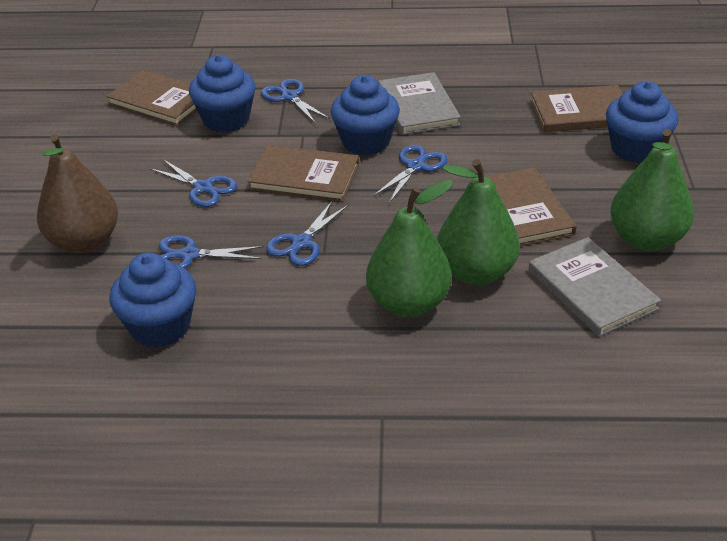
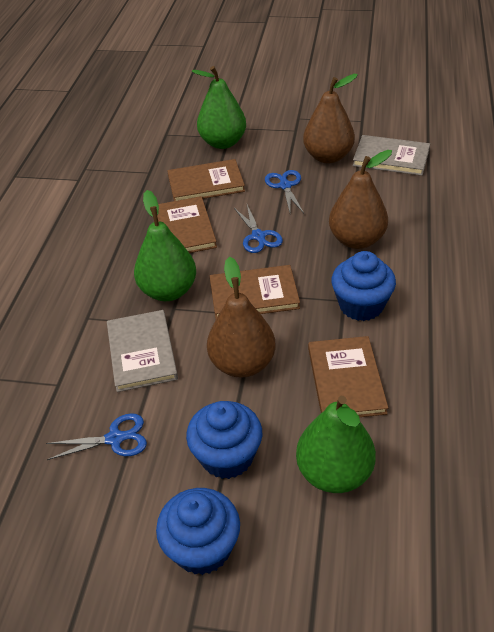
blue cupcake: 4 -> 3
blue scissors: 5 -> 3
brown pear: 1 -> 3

————

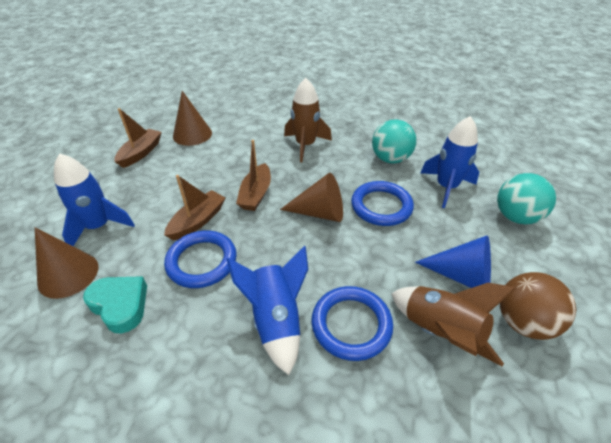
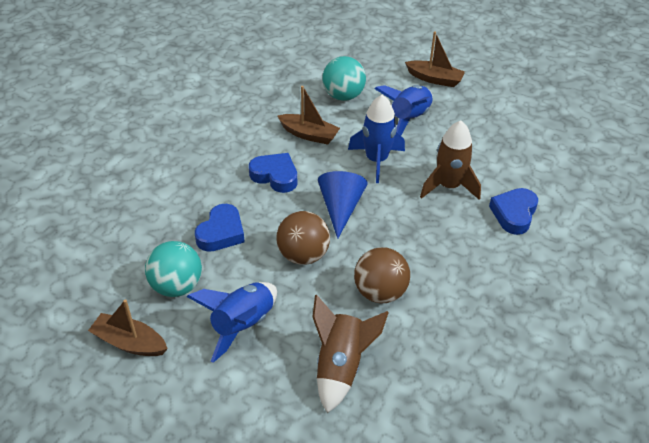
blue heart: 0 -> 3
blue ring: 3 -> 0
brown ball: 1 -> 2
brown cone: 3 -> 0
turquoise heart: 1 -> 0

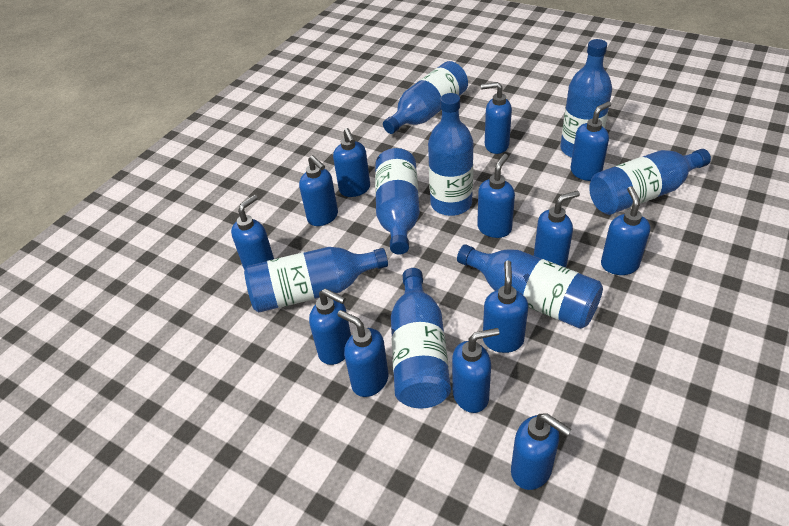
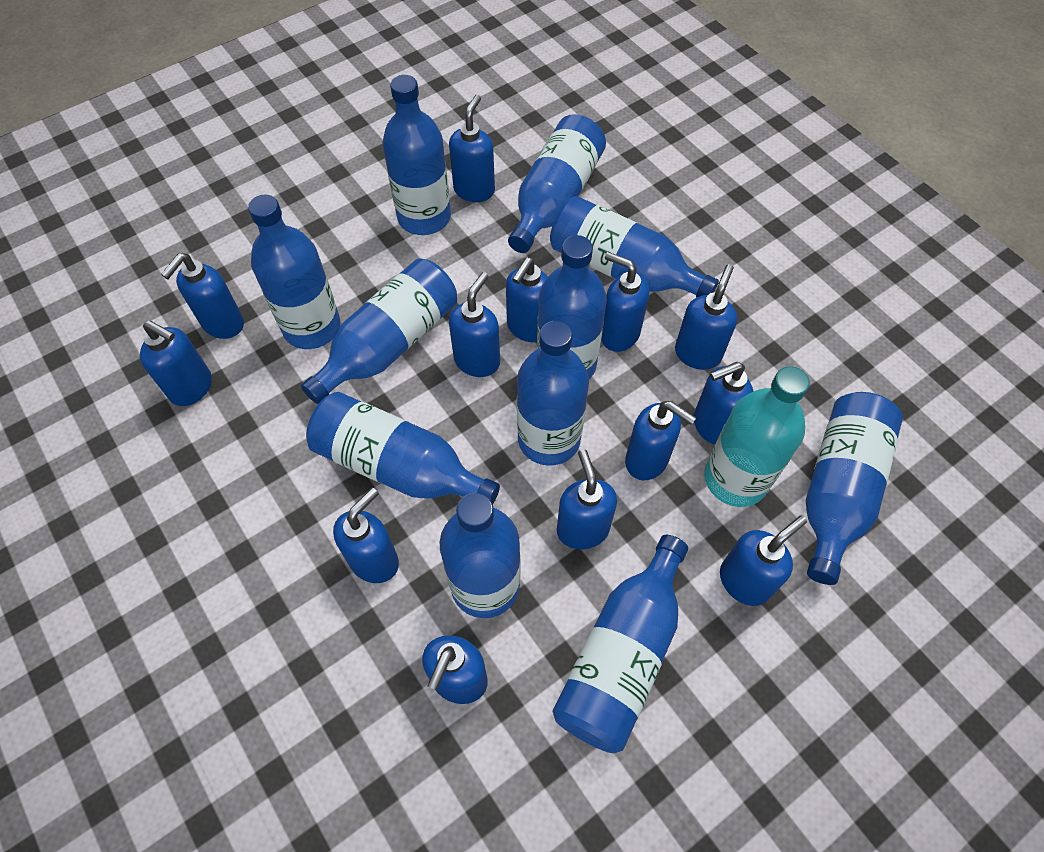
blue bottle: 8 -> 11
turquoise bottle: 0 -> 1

————

In the material above, the stretch from the line with "brown ball: 1 -> 2" through the line with "turquoise bottle: 0 -> 1" is to be given again exactly, minus the pictures.

▶ Solution for this exercise:
brown ball: 1 -> 2
brown cone: 3 -> 0
turquoise heart: 1 -> 0

blue bottle: 8 -> 11
turquoise bottle: 0 -> 1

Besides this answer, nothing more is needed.